Segment Start: LISTED RECORDS
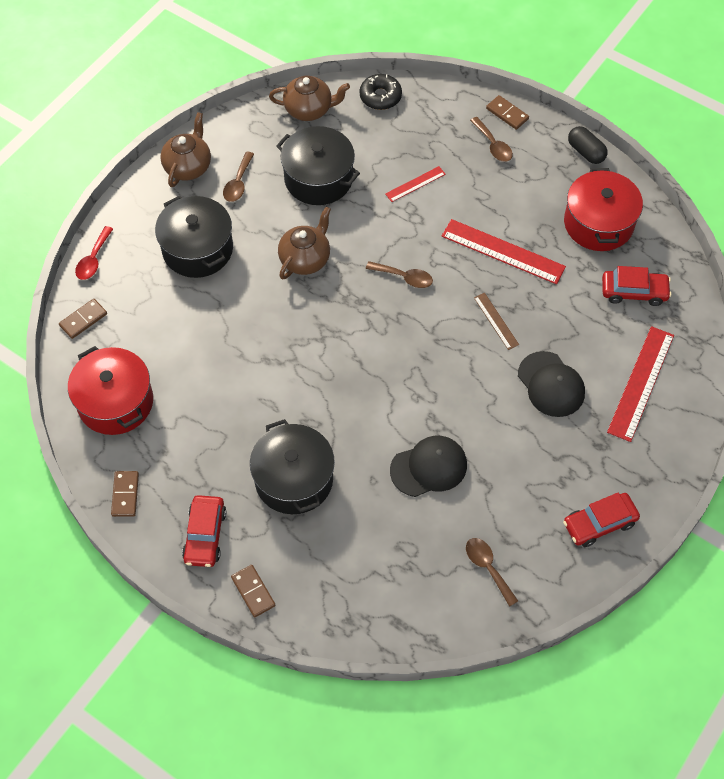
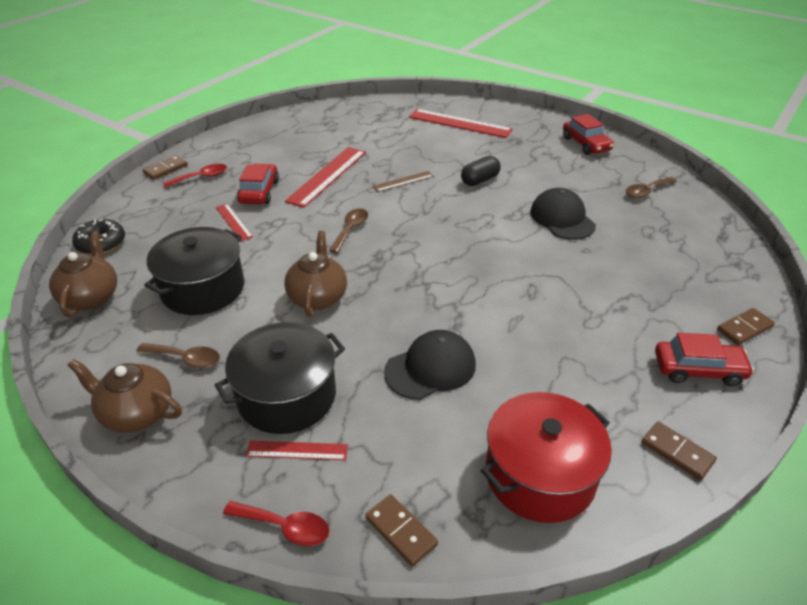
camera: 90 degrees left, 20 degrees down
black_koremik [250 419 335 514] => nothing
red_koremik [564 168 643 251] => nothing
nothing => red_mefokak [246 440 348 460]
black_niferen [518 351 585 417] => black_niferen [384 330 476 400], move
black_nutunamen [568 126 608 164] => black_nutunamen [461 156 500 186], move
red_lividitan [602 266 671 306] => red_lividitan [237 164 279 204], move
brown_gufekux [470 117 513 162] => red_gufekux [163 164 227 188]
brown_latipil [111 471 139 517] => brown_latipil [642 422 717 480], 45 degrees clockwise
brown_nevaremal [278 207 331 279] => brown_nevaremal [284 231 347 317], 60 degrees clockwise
Segment End: LISTED RECORDS
Whatever lies between the line containing "black_koremik [250 419 335 514] => nothing" and the final line above, both included, must be returned exactly.

black_koremik [250 419 335 514] => nothing
red_koremik [564 168 643 251] => nothing
nothing => red_mefokak [246 440 348 460]
black_niferen [518 351 585 417] => black_niferen [384 330 476 400], move
black_nutunamen [568 126 608 164] => black_nutunamen [461 156 500 186], move
red_lividitan [602 266 671 306] => red_lividitan [237 164 279 204], move
brown_gufekux [470 117 513 162] => red_gufekux [163 164 227 188]
brown_latipil [111 471 139 517] => brown_latipil [642 422 717 480], 45 degrees clockwise
brown_nevaremal [278 207 331 279] => brown_nevaremal [284 231 347 317], 60 degrees clockwise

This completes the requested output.